*What needs to be done*
Give the data again exactly as it appears, excluding any pictures.

*Record extracts*
────────

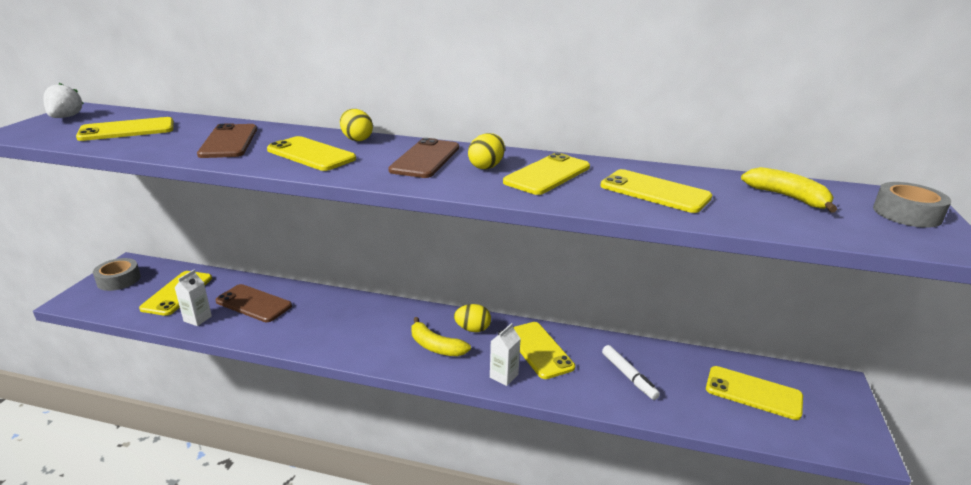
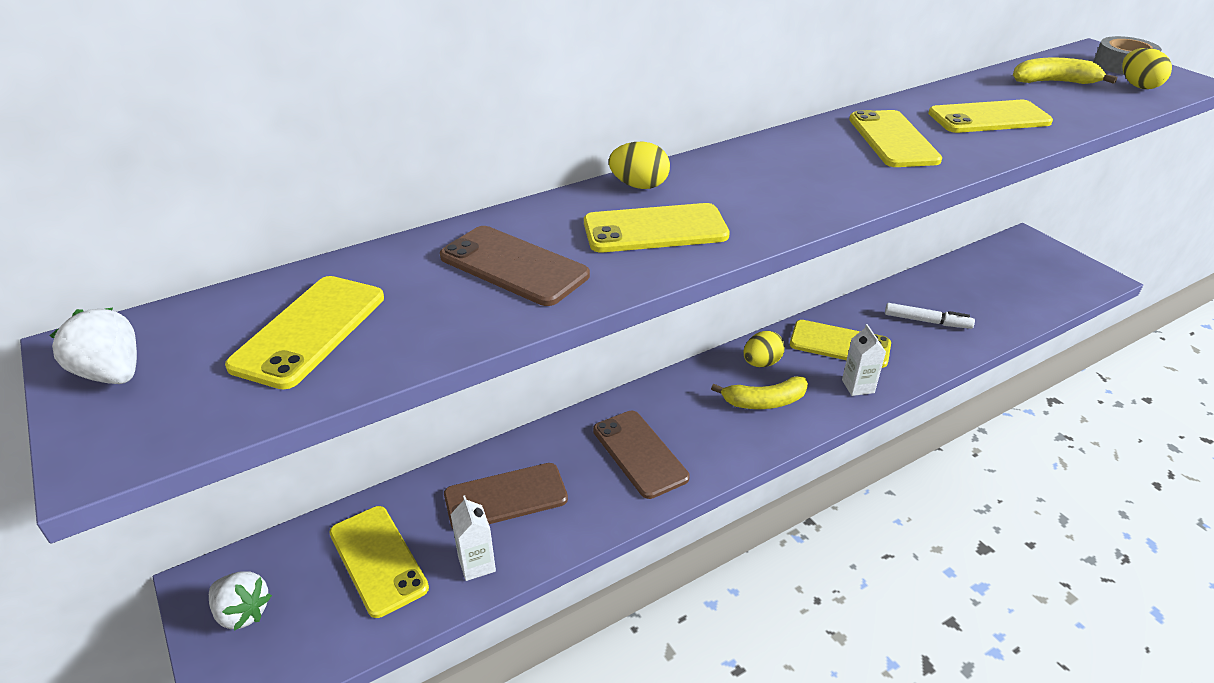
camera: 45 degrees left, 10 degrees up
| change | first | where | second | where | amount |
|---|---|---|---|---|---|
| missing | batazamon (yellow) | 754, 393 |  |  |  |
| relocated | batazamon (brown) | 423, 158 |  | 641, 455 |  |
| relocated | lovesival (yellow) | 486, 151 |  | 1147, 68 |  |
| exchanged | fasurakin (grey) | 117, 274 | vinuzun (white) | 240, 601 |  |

────────

*Exercise answer*
camera: 45 degrees left, 10 degrees up
| change | first | where | second | where | amount |
|---|---|---|---|---|---|
| missing | batazamon (yellow) | 754, 393 |  |  |  |
| relocated | batazamon (brown) | 423, 158 |  | 641, 455 |  |
| relocated | lovesival (yellow) | 486, 151 |  | 1147, 68 |  |
| exchanged | fasurakin (grey) | 117, 274 | vinuzun (white) | 240, 601 |  |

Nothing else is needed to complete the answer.